What is needed:
Nothing but the exact text of the entries should appear in your answer; pictures stay out.

Record set:
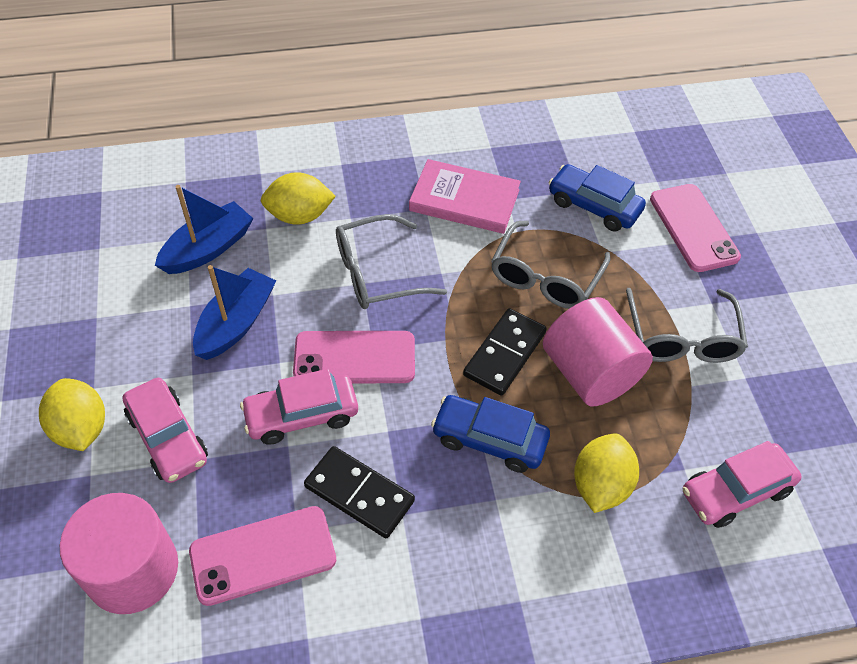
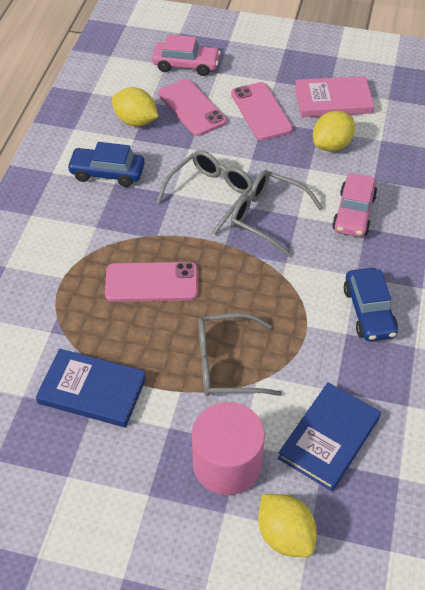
black domino: 2 -> 0
blue boat: 2 -> 0
blue book: 0 -> 2
pink car: 3 -> 2
pink cylinder: 2 -> 1

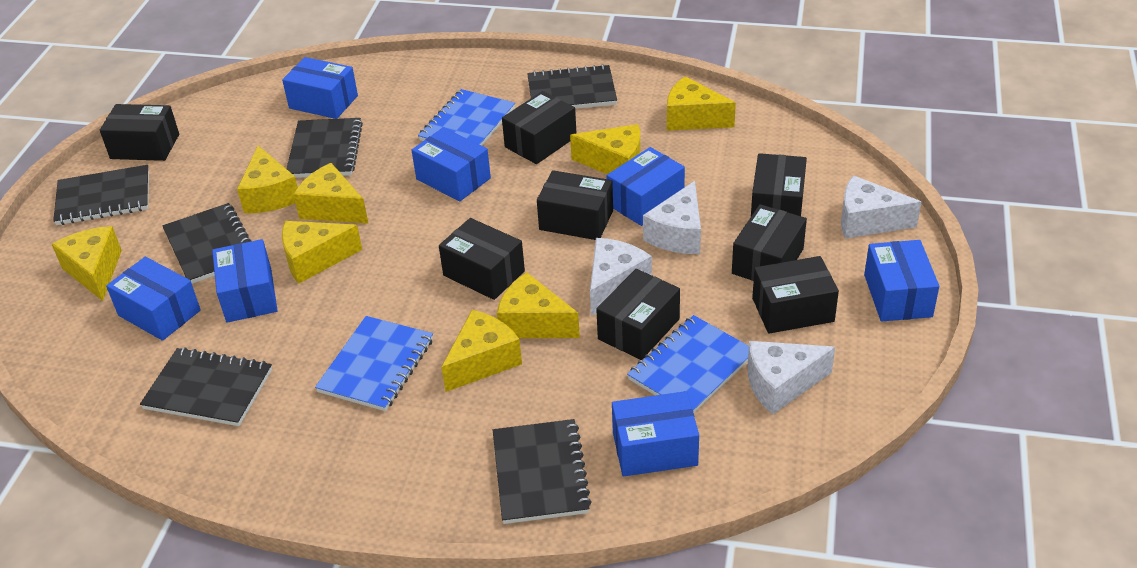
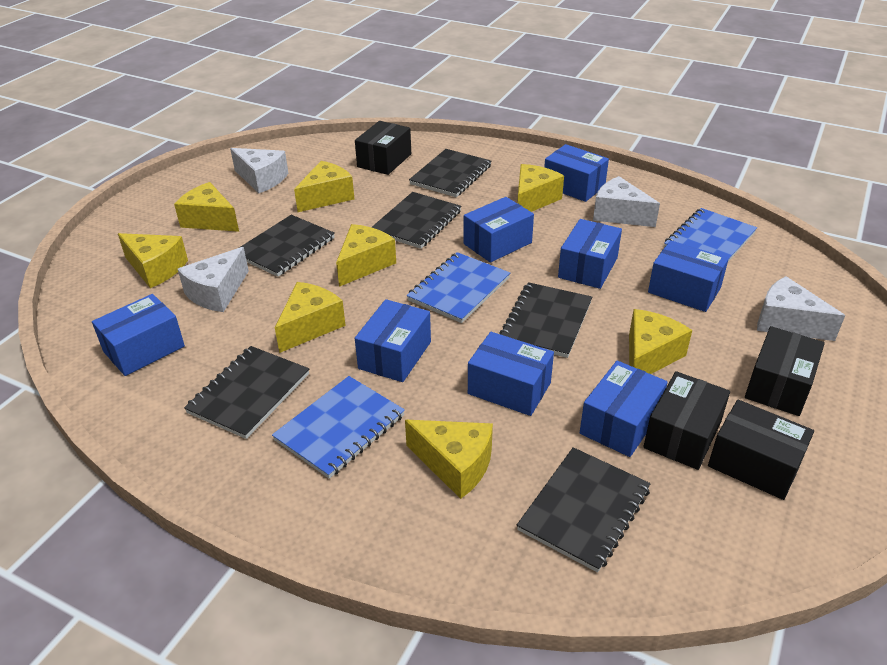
black box: 8 -> 4
blue box: 7 -> 8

Worked solution:
black domino: 2 -> 0
blue boat: 2 -> 0
blue book: 0 -> 2
pink car: 3 -> 2
pink cylinder: 2 -> 1

black box: 8 -> 4
blue box: 7 -> 8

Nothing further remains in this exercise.